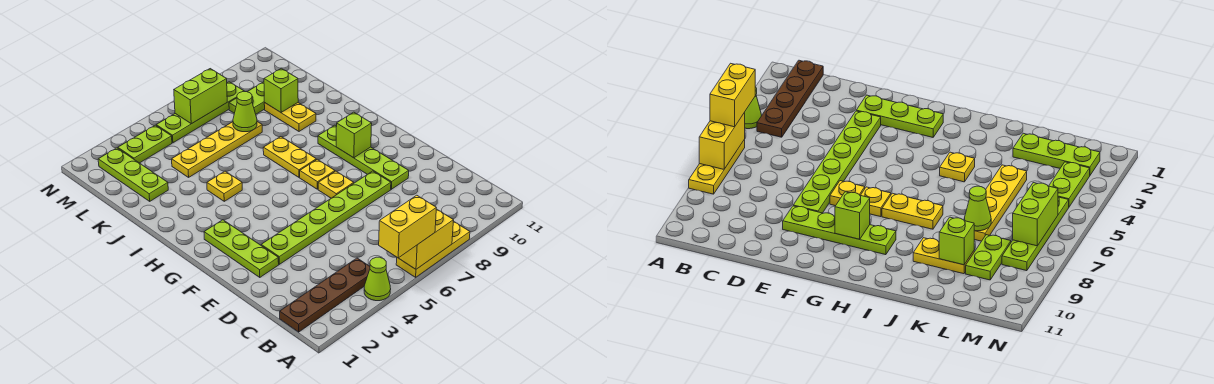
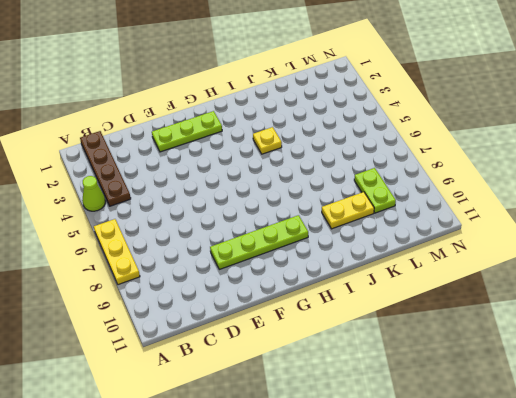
none -> lime plate E3:E8 level 1
none -> yellow plate F7 level 1
none -> yellow plate G7 level 1

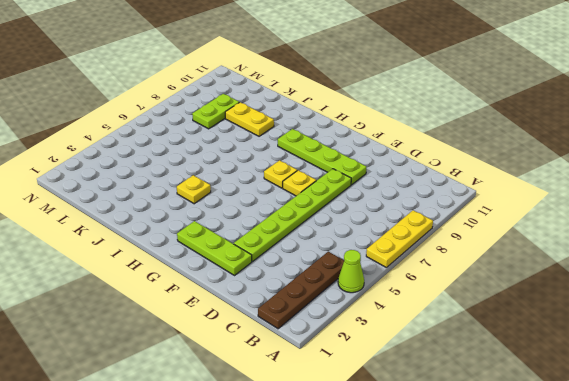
none -> yellow plate H7:I7 level 1
none -> lime plate K2:M2 level 1
none -> yellow plate K4:K7 level 1

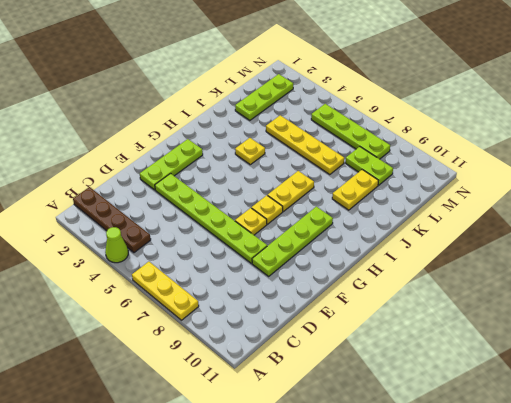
none -> lime plate M3:M4 level 1
none -> yellow brick A6:A7 level 2
none -> lime brick G9 level 2

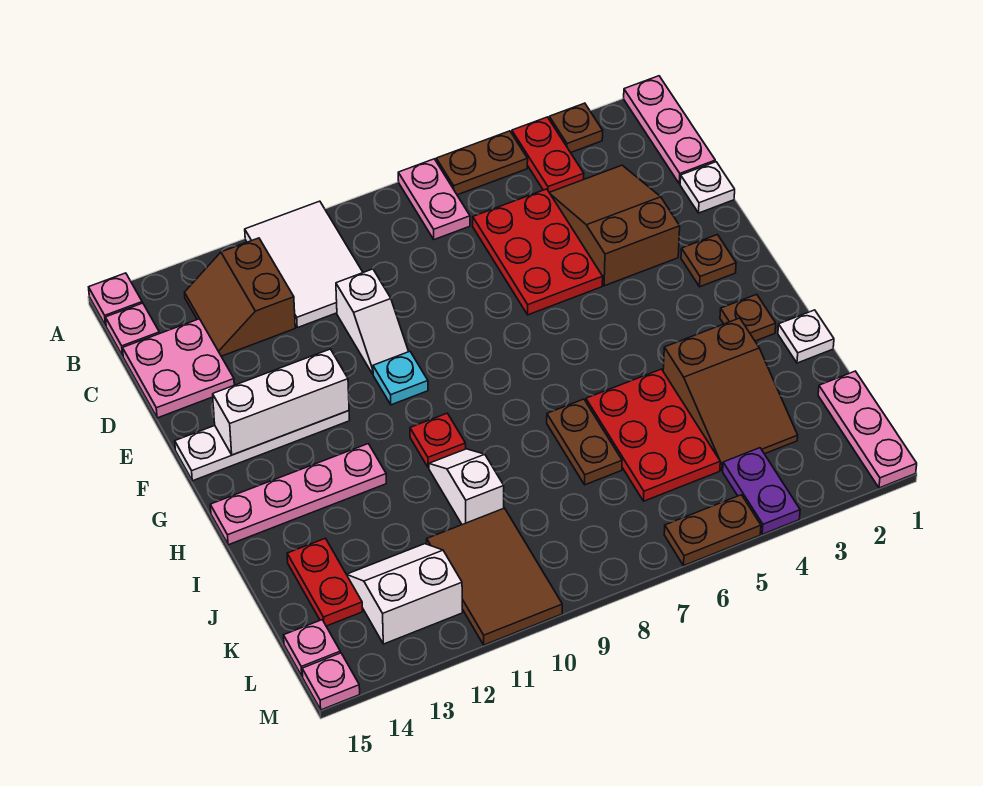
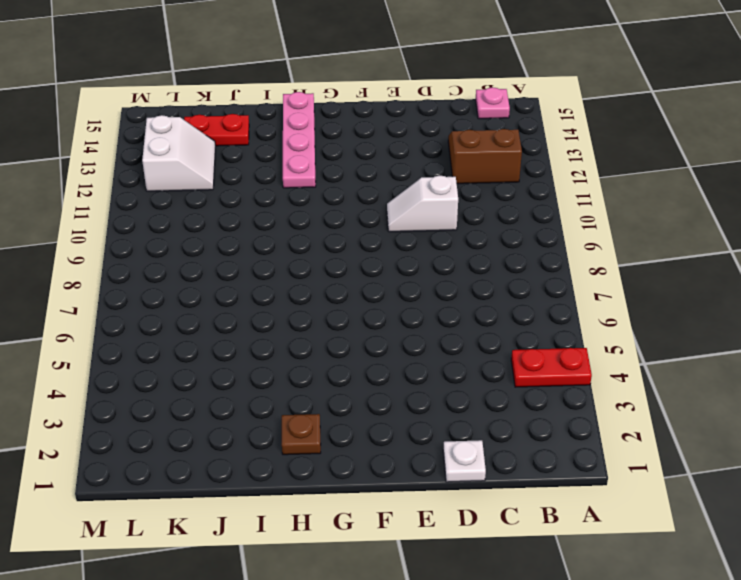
none -> pink plate A1:C1 level 1
none -> brown plate A3 level 1
none -> brown plate A5:A6 level 1
none -> pink plate A7:B7 level 1

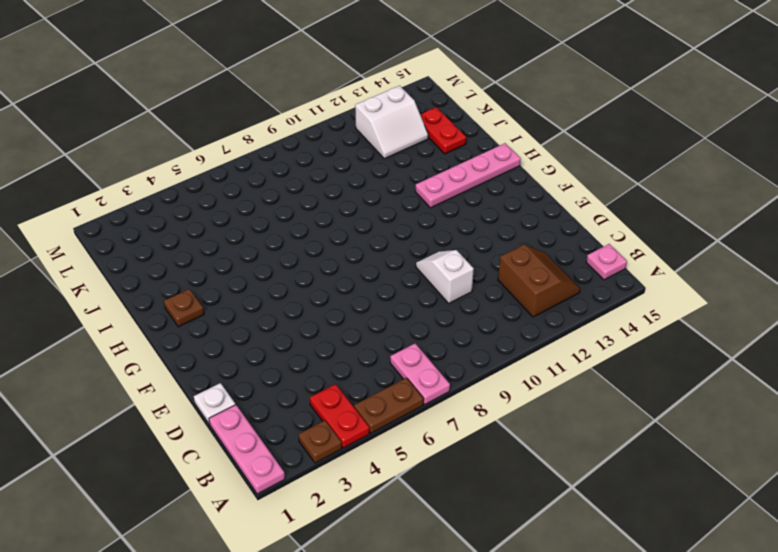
none -> white tile A10:C11 level 1
none -> pink plate A15 level 1
none -> brown slope C3:E4 level 1 top E
none -> red plate C5:E6 level 1

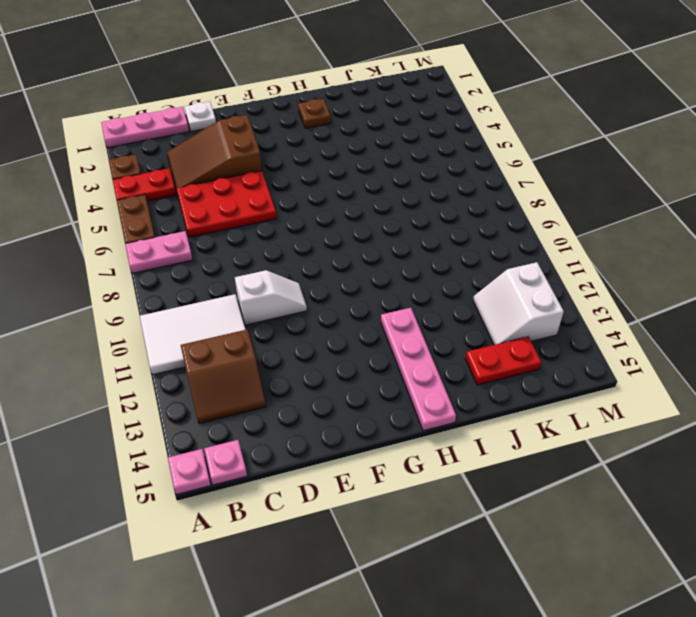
none -> pink plate C14:D15 level 1
none -> brown plate F2 level 1
none -> cyan plate F10 level 1
none -> white plate F12:F15 level 1

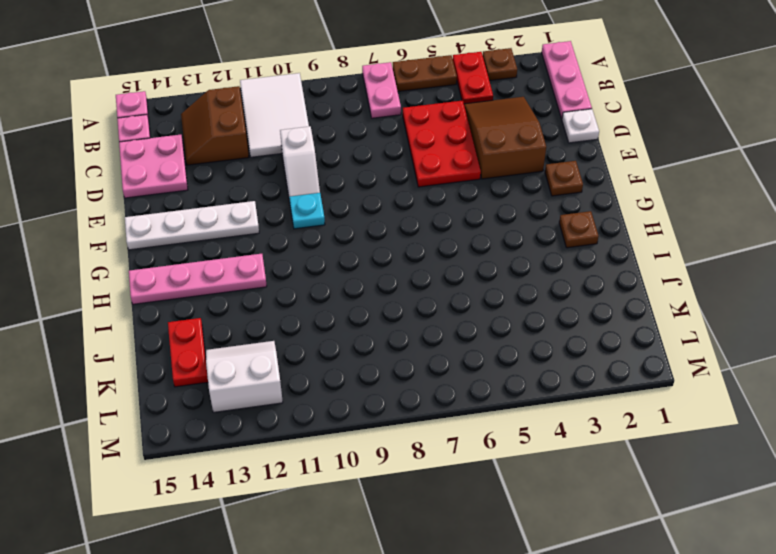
none -> red plate H10 level 1
none -> white plate I1 level 1
none -> brown slope I3:K4 level 1 top I
none -> red plate I5:K6 level 1

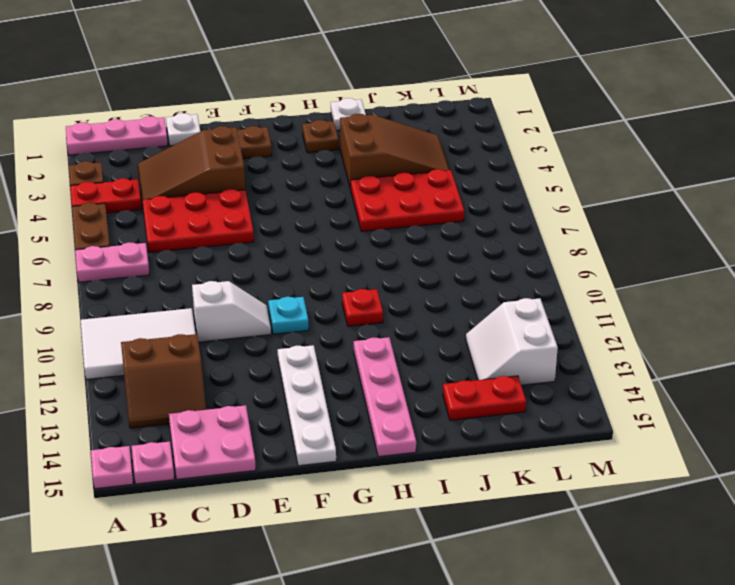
none -> brown plate I7:J7 level 1
none -> white slope I10:J10 level 1 top J
none -> pink plate K1:M1 level 1
none -> brown tile K10:M11 level 1

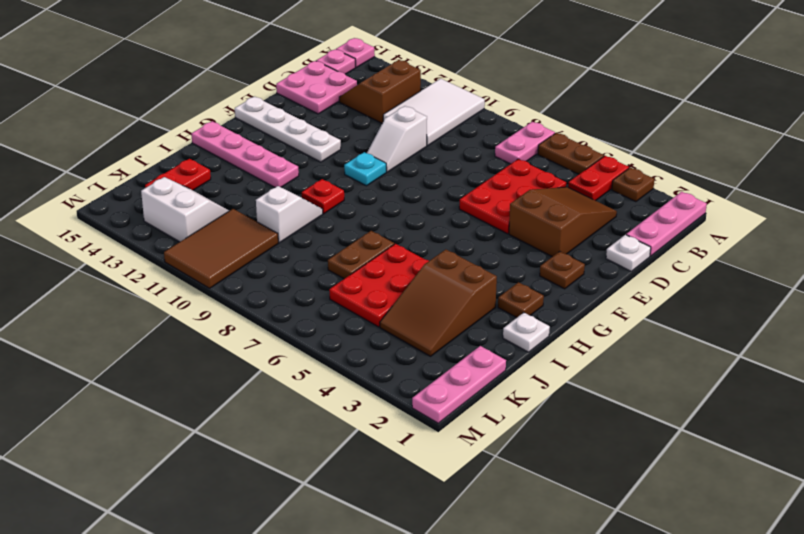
none -> purple plate L4:M4 level 1
none -> pink plate L15 level 1
none -> brown plate M5:M6 level 1
none -> pink plate M15 level 1

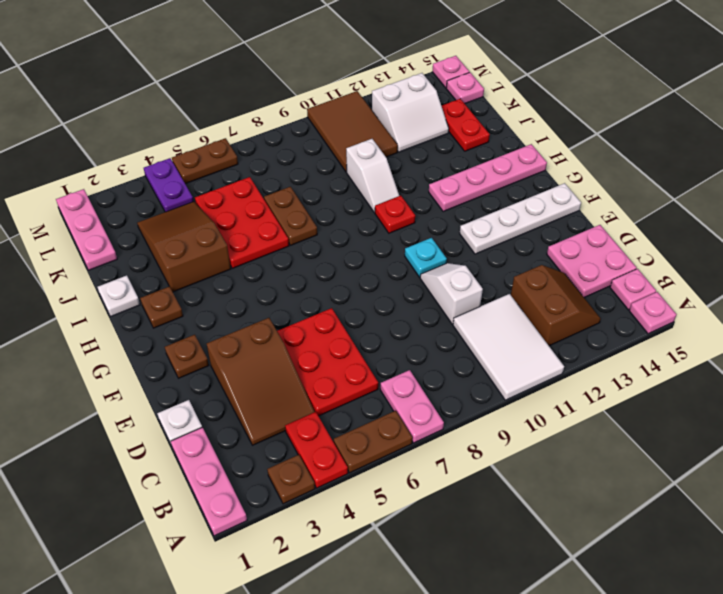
none -> white brick F12:F14 level 2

※

- What you are asked to do -
Give again the lines of the listing above that run from the one with "none -> white plate I1 level 1" up to and including the one with "none -> purple plate L4:M4 level 1". Keep them exact and omit the pictures.

- Exercise answer -
none -> white plate I1 level 1
none -> brown slope I3:K4 level 1 top I
none -> red plate I5:K6 level 1

none -> brown plate I7:J7 level 1
none -> white slope I10:J10 level 1 top J
none -> pink plate K1:M1 level 1
none -> brown tile K10:M11 level 1

none -> purple plate L4:M4 level 1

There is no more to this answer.